*** TASK INPUT ***

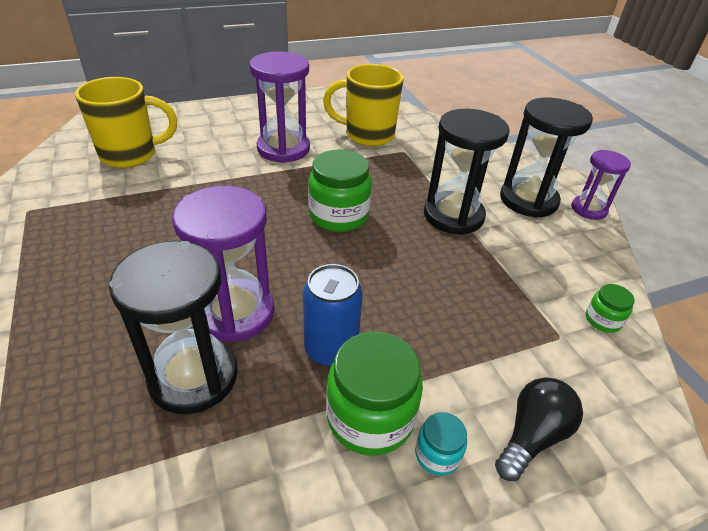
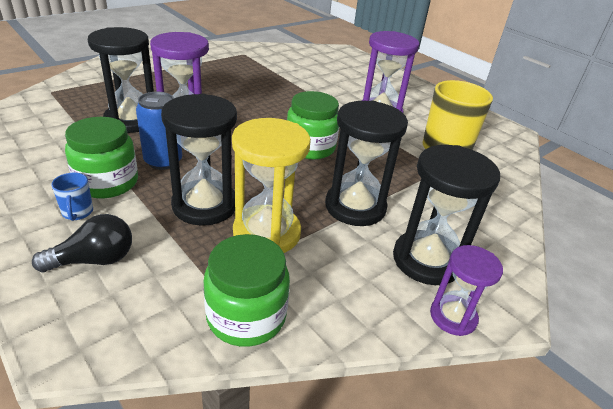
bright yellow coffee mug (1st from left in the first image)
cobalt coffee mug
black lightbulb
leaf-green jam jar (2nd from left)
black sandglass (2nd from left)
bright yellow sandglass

***

▸ **DIRECTIONS**: Copy out every line from the one containing "black lightbulb" to the end of the material, both ends included.

▸ **SOLUTION TO THIS PROBLEM**:
black lightbulb
leaf-green jam jar (2nd from left)
black sandglass (2nd from left)
bright yellow sandglass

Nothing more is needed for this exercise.